**Records shown**
⟨
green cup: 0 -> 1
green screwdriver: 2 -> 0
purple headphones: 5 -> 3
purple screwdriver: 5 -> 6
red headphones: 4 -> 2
⟩
⟨
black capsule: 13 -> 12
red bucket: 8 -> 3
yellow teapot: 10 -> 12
⟩
**About this task**
Copy out, from the material above, each line where the word "headphones" is present.

**Written solution**
purple headphones: 5 -> 3
red headphones: 4 -> 2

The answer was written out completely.